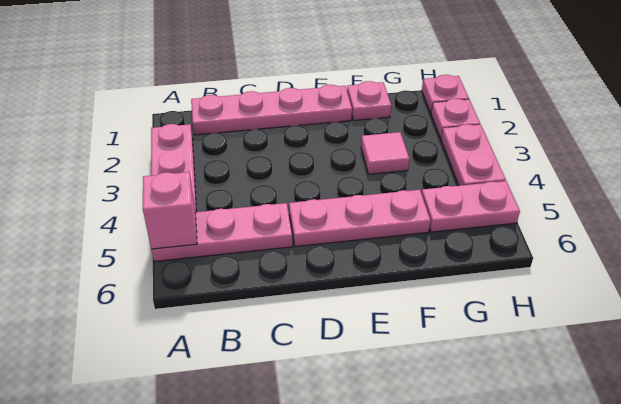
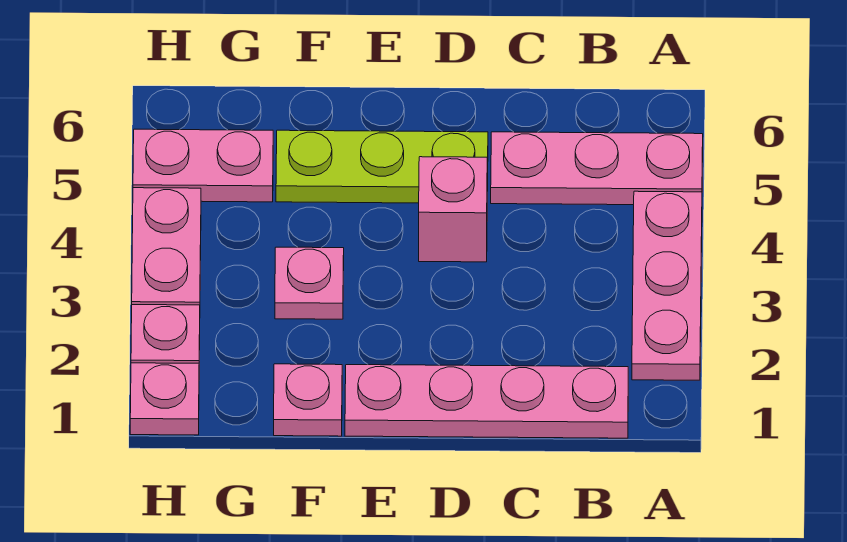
pink brick A5 level 2 -> pink brick D4 level 1
pink plate D5:F5 level 1 -> lime plate D5:F5 level 1
pink tile F3 level 1 -> pink plate F3 level 1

» **ASSIGNMENT**
The answer must consist of every line above that contains the word "plate".

» **EXERCISE RESULT**
pink plate D5:F5 level 1 -> lime plate D5:F5 level 1
pink tile F3 level 1 -> pink plate F3 level 1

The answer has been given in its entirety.